Listed records |
Content starts
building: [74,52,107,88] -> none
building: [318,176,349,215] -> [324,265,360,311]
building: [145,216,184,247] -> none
Content ends
Content starts
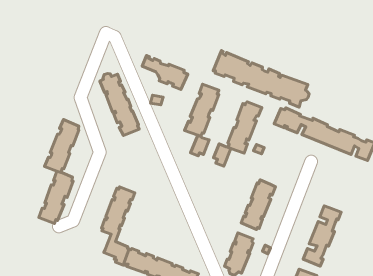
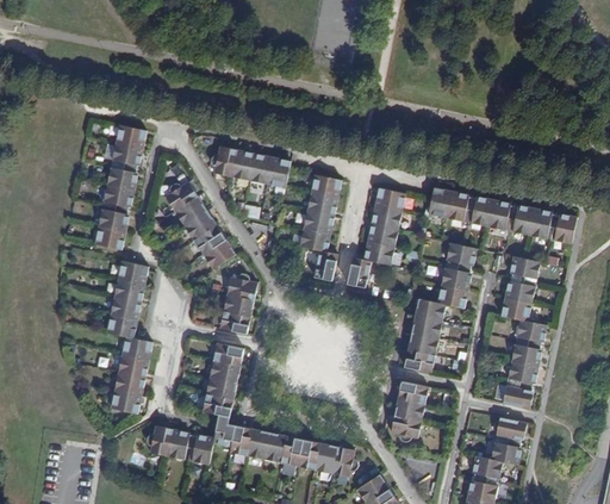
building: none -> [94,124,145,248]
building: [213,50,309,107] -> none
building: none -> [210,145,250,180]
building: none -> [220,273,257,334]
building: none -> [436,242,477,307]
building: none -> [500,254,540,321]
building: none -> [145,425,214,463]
Content ends
Content starts
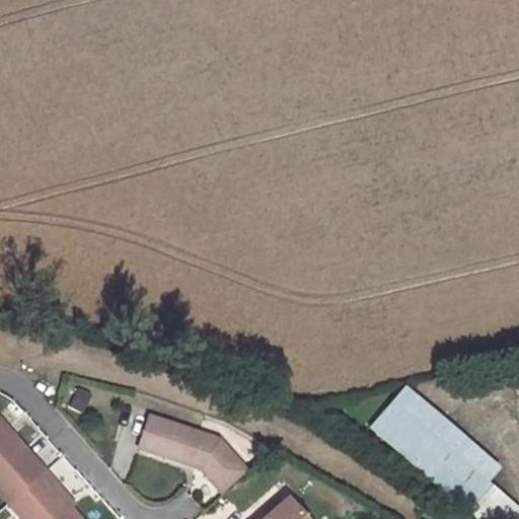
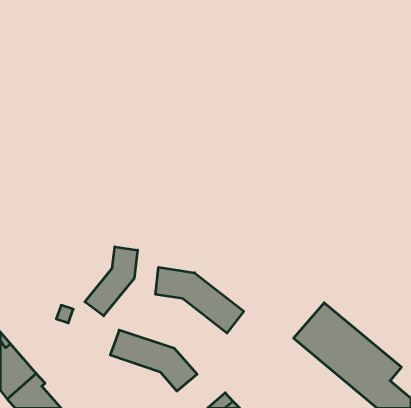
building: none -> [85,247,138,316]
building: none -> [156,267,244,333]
Content ends
Work to complete | Starting at the line that contains "building: [74,52,107,88] -> none" and stopping after the line that contains "building: [145,216,184,247] -> none", write out every line exactly as it appears above, and no other line.

Result |
building: [74,52,107,88] -> none
building: [318,176,349,215] -> [324,265,360,311]
building: [145,216,184,247] -> none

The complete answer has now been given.